» **Work item**
Write out the full listing exactly as given, minus the images.

» **Data in this exercise**
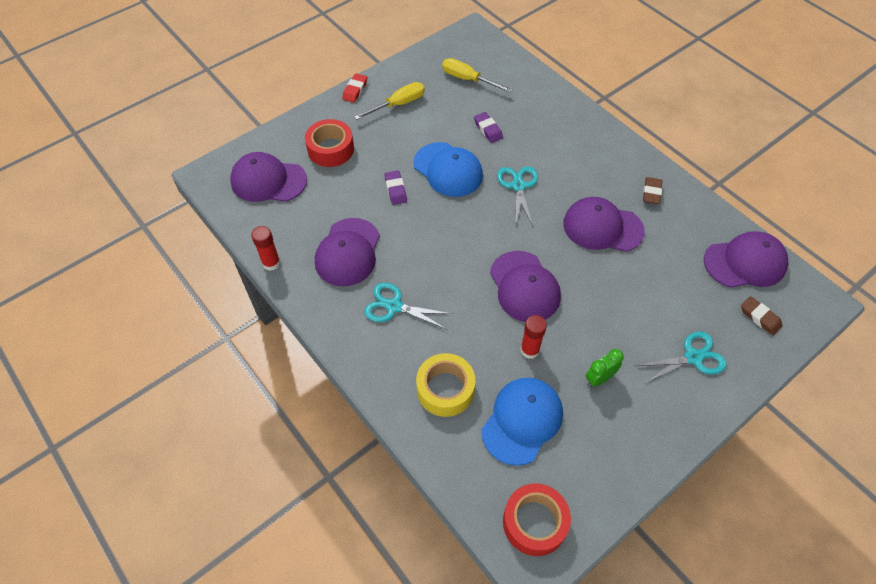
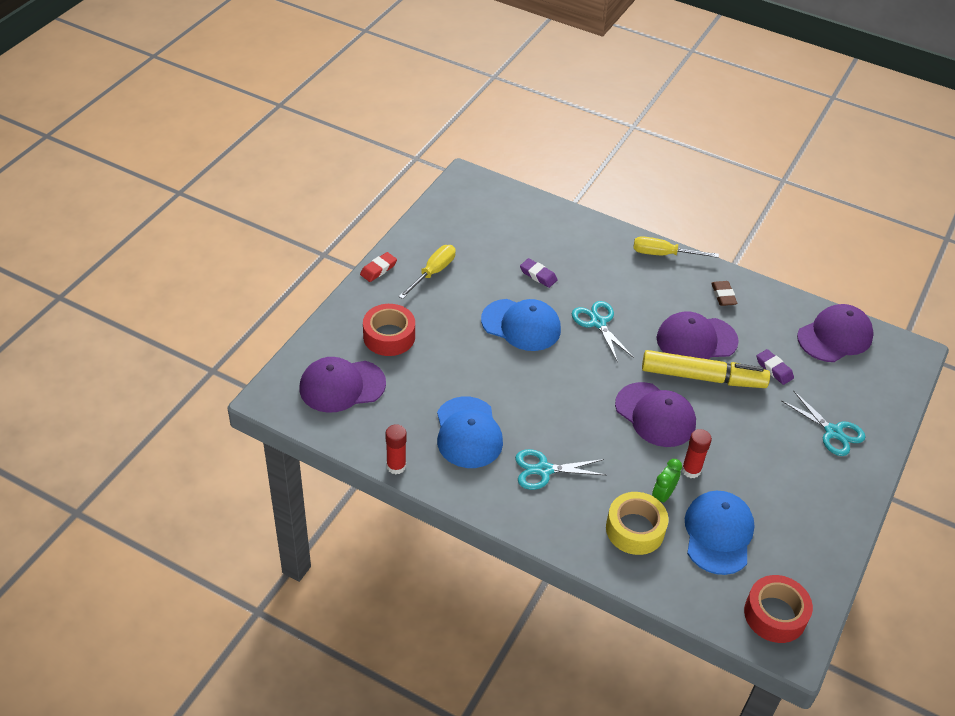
camera: 25 degrees left, 10 degrees down
purple cap [315,218,380,286] -> blue cap [437,396,503,468]
red eraser [342,73,367,103] -> red eraser turned 45 degrees clockwise [360,252,397,282]
purple eraser [384,170,407,205] -> purple eraser moved to [757,349,794,385]
yellow screwdriver [442,58,512,93] -> yellow screwdriver moved to [633,236,719,258]
green clock [585,349,624,387] -> green clock moved to [652,459,682,502]
turquoise scissors [636,332,727,384] -> turquoise scissors turned 90 degrees clockwise [781,391,865,456]
brown eraser [741,296,783,336] -> none
none -> yellow marker [642,350,770,388]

» **Your solution**
camera: 25 degrees left, 10 degrees down
purple cap [315,218,380,286] -> blue cap [437,396,503,468]
red eraser [342,73,367,103] -> red eraser turned 45 degrees clockwise [360,252,397,282]
purple eraser [384,170,407,205] -> purple eraser moved to [757,349,794,385]
yellow screwdriver [442,58,512,93] -> yellow screwdriver moved to [633,236,719,258]
green clock [585,349,624,387] -> green clock moved to [652,459,682,502]
turquoise scissors [636,332,727,384] -> turquoise scissors turned 90 degrees clockwise [781,391,865,456]
brown eraser [741,296,783,336] -> none
none -> yellow marker [642,350,770,388]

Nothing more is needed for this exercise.